**The problem:**
Using the data below, return the stretch from the line that contains "nothing => candle (red) (803,328)" through the line that contains "carton (purple) (689,310)", both included, exactly as it stands and nothing beyond it.

**Dataset records:**
◇ ◇ ◇ ◇ ◇ ◇ ◇

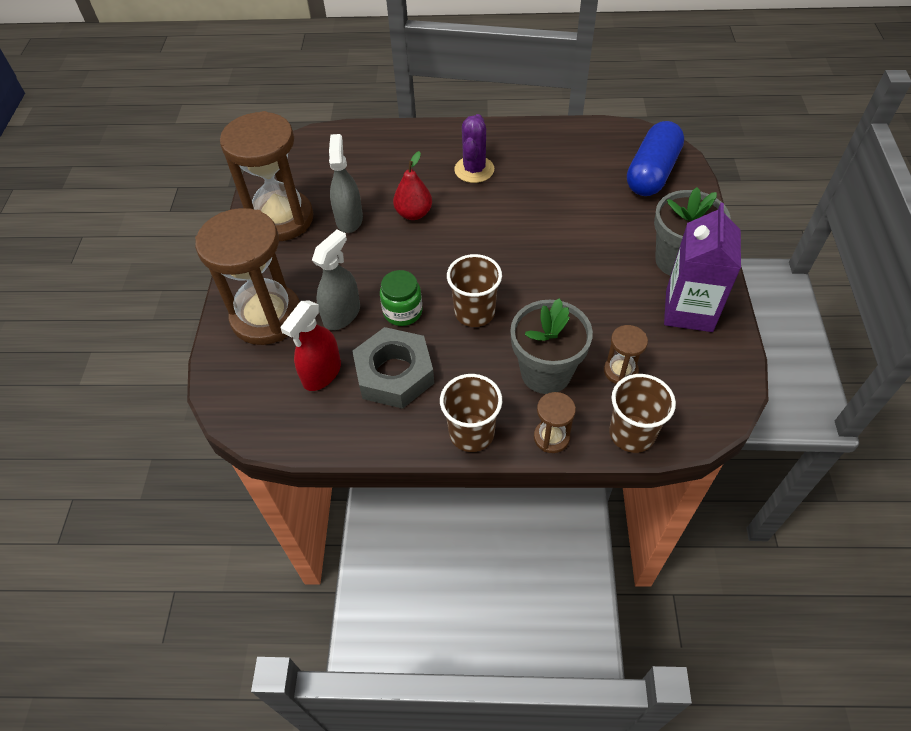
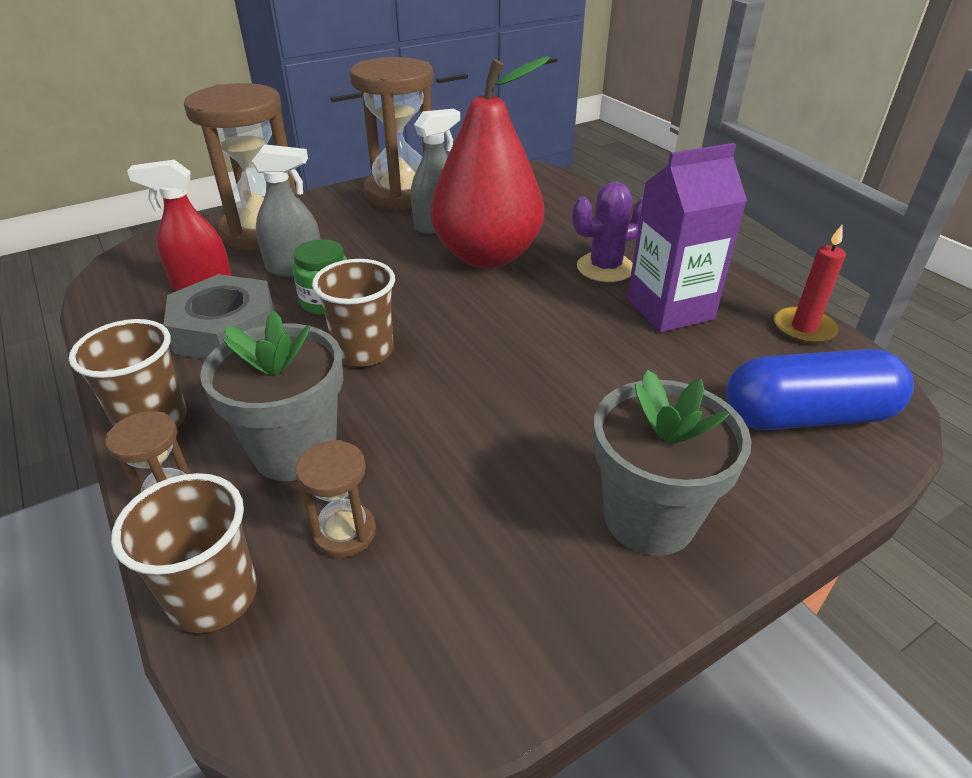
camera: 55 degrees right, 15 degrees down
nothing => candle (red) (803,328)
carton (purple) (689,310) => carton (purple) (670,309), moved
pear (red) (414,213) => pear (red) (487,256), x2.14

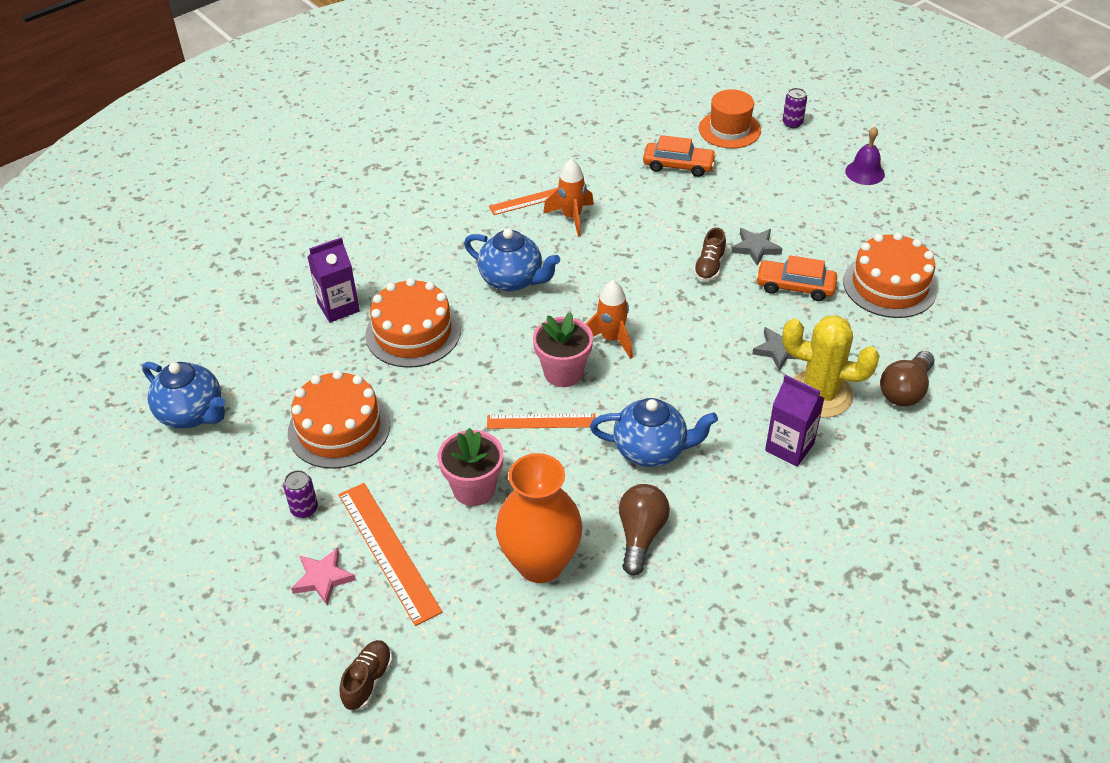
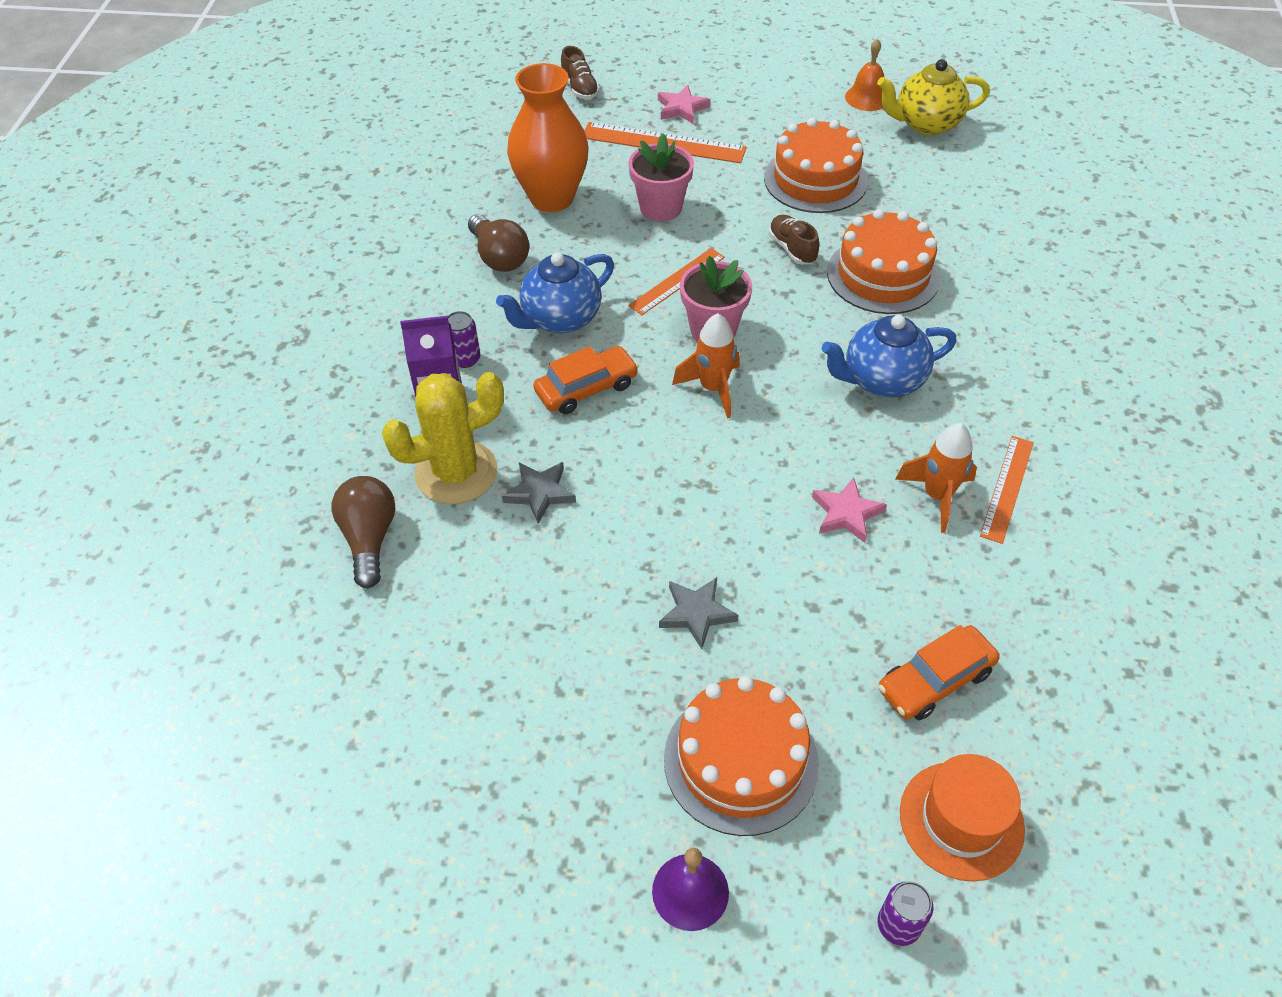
camera: 135 degrees right, 5 degrees up
carton (purple) (338,307) => nothing
nothing => star (pink) (846,513)
nothing => bell (orange) (867,98)
can (purple) (304,509) => can (purple) (465,359), moved
shoe (brown) (709,267) => shoe (brown) (792,249), moved
car (orange) (795,286) => car (orange) (586,388), moved
cake (orange) (889,285) => cake (orange) (740,761), moved
teapot (blue) (192,414) => teapot (yellow) (926,124)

◇ ◇ ◇ ◇ ◇ ◇ ◇

**Exercise response:**
nothing => candle (red) (803,328)
carton (purple) (689,310) => carton (purple) (670,309), moved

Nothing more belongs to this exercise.